= ACTION ITEM =
Go to the line containing "green brush: 0 -> 2" and retype it and every later line exactly as written, up to the last line of the entries. Keep pictures out.

(Object transformation records)
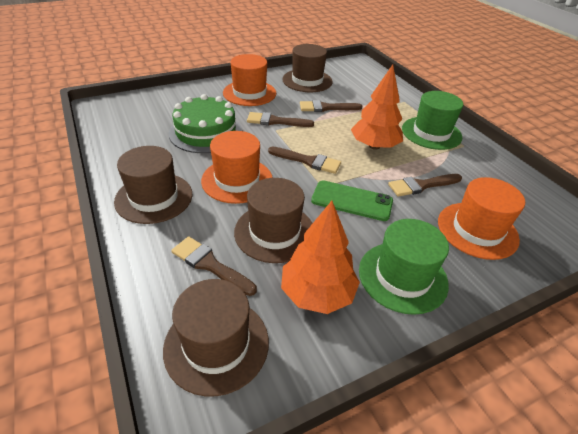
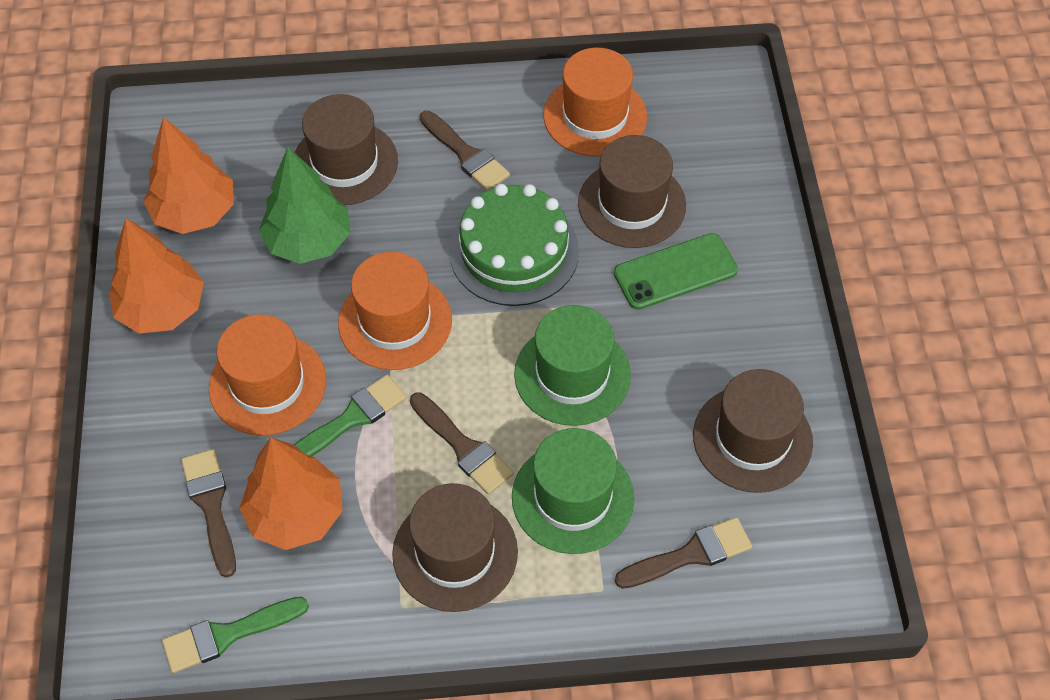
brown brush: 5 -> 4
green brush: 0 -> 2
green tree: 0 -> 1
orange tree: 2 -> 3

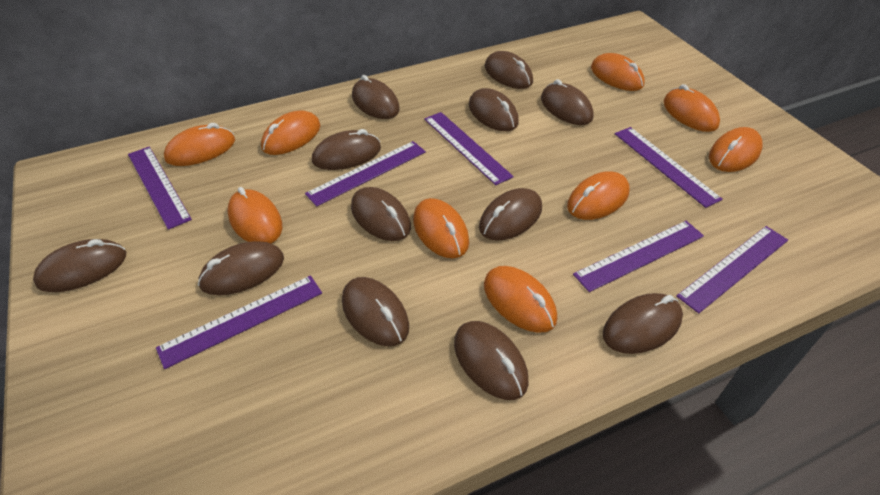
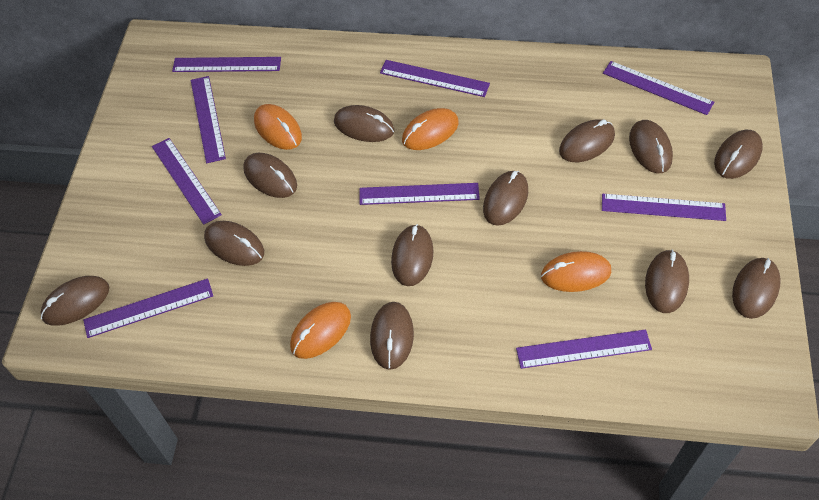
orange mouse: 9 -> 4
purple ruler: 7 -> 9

= WRITTEN RESPONSE =
green brush: 0 -> 2
green tree: 0 -> 1
orange tree: 2 -> 3

orange mouse: 9 -> 4
purple ruler: 7 -> 9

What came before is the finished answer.